+++ Available records

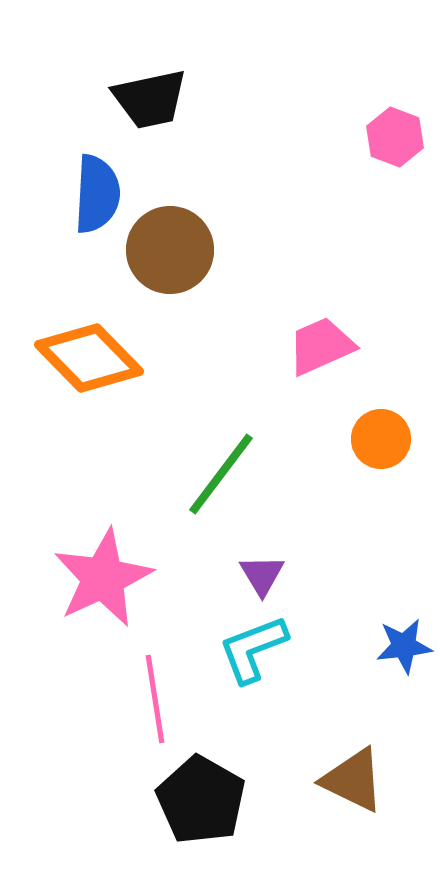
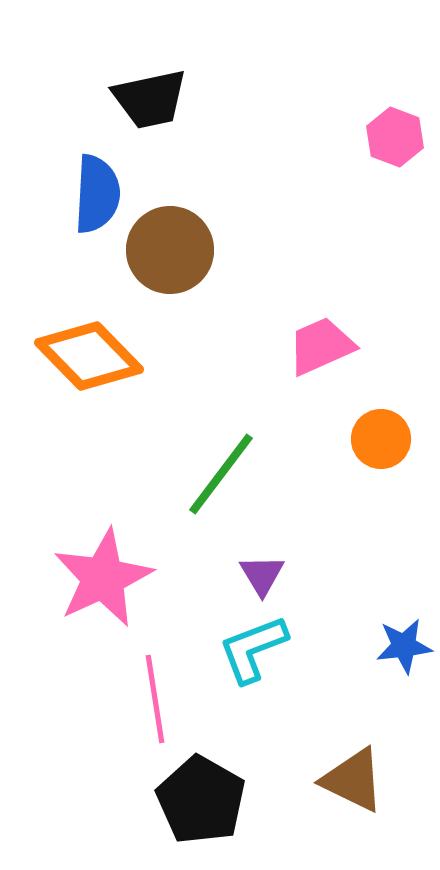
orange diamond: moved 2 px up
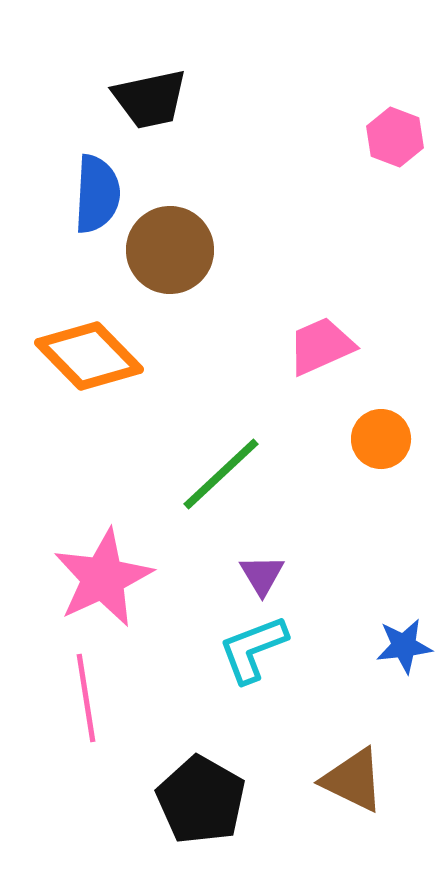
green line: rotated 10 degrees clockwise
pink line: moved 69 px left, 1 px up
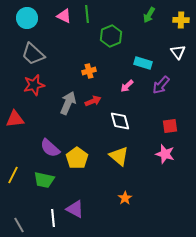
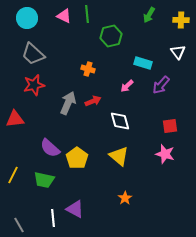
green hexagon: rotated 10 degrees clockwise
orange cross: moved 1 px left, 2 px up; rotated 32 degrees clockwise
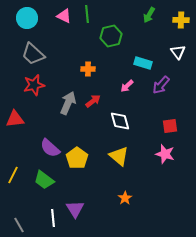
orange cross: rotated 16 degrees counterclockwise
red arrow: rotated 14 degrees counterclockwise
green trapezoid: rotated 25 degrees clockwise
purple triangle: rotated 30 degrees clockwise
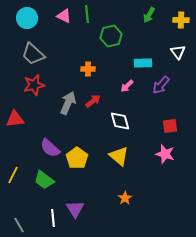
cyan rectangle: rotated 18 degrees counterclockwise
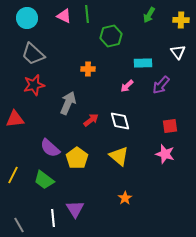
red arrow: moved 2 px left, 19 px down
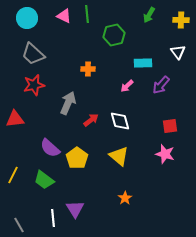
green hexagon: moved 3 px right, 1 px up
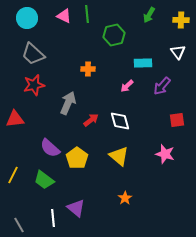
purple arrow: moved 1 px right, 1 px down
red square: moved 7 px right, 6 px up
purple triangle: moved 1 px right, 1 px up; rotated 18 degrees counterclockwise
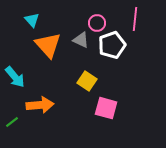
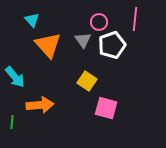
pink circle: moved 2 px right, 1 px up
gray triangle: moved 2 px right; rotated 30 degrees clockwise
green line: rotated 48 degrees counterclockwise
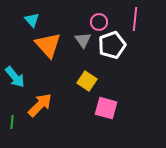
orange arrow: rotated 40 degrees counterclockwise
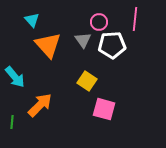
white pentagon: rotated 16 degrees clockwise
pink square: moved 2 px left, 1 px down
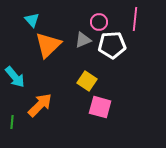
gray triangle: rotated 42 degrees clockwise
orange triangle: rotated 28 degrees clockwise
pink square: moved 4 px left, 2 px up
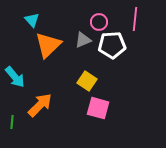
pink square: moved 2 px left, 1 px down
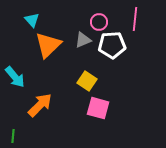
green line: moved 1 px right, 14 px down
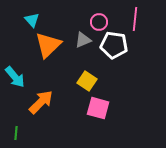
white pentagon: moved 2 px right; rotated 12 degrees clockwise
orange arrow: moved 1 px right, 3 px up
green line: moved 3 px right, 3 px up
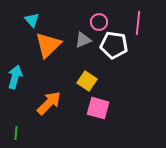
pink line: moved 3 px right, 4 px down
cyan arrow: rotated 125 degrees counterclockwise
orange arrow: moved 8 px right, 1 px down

++++++

Reproduce the listing verbatim from the line containing "pink line: moved 3 px right, 4 px down" through the end of the listing, inclusive.

pink line: moved 3 px right, 4 px down
cyan arrow: rotated 125 degrees counterclockwise
orange arrow: moved 8 px right, 1 px down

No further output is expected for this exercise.